* _DATASET ENTRIES_:
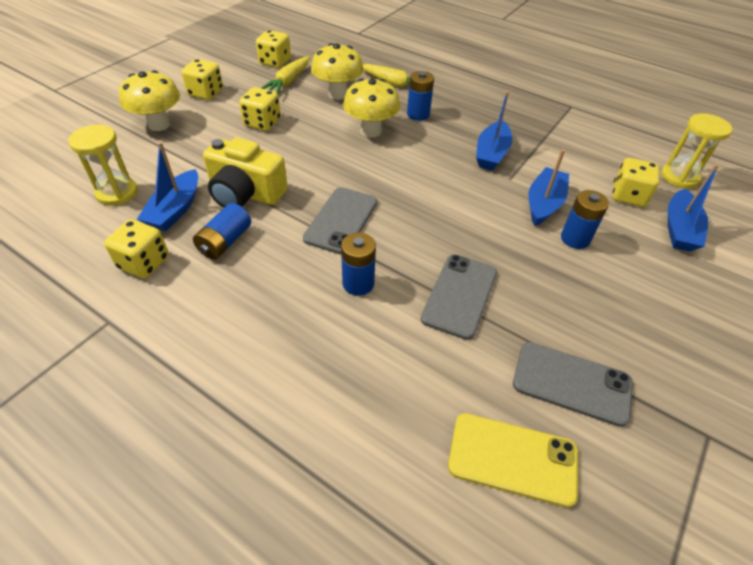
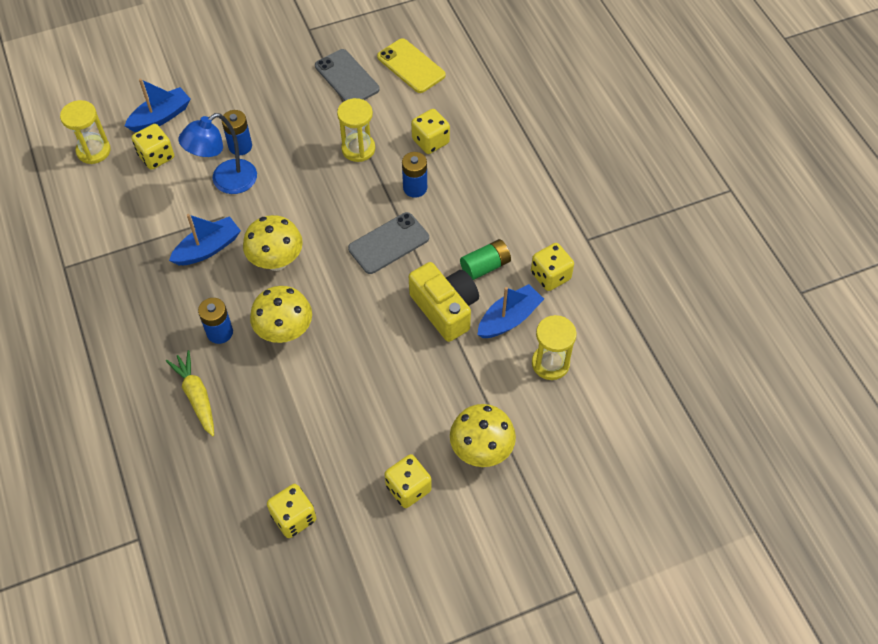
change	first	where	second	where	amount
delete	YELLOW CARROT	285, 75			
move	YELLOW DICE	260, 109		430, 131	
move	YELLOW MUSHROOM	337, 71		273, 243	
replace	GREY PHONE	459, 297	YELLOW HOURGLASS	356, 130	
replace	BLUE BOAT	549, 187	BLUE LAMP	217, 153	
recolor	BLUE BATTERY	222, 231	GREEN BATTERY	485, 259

* _WORK REQUEST_:
An exact reproduction of the material above is needed, without its pictures.

* _RESPONSE AREA_:
change	first	where	second	where	amount
delete	YELLOW CARROT	285, 75			
move	YELLOW DICE	260, 109		430, 131	
move	YELLOW MUSHROOM	337, 71		273, 243	
replace	GREY PHONE	459, 297	YELLOW HOURGLASS	356, 130	
replace	BLUE BOAT	549, 187	BLUE LAMP	217, 153	
recolor	BLUE BATTERY	222, 231	GREEN BATTERY	485, 259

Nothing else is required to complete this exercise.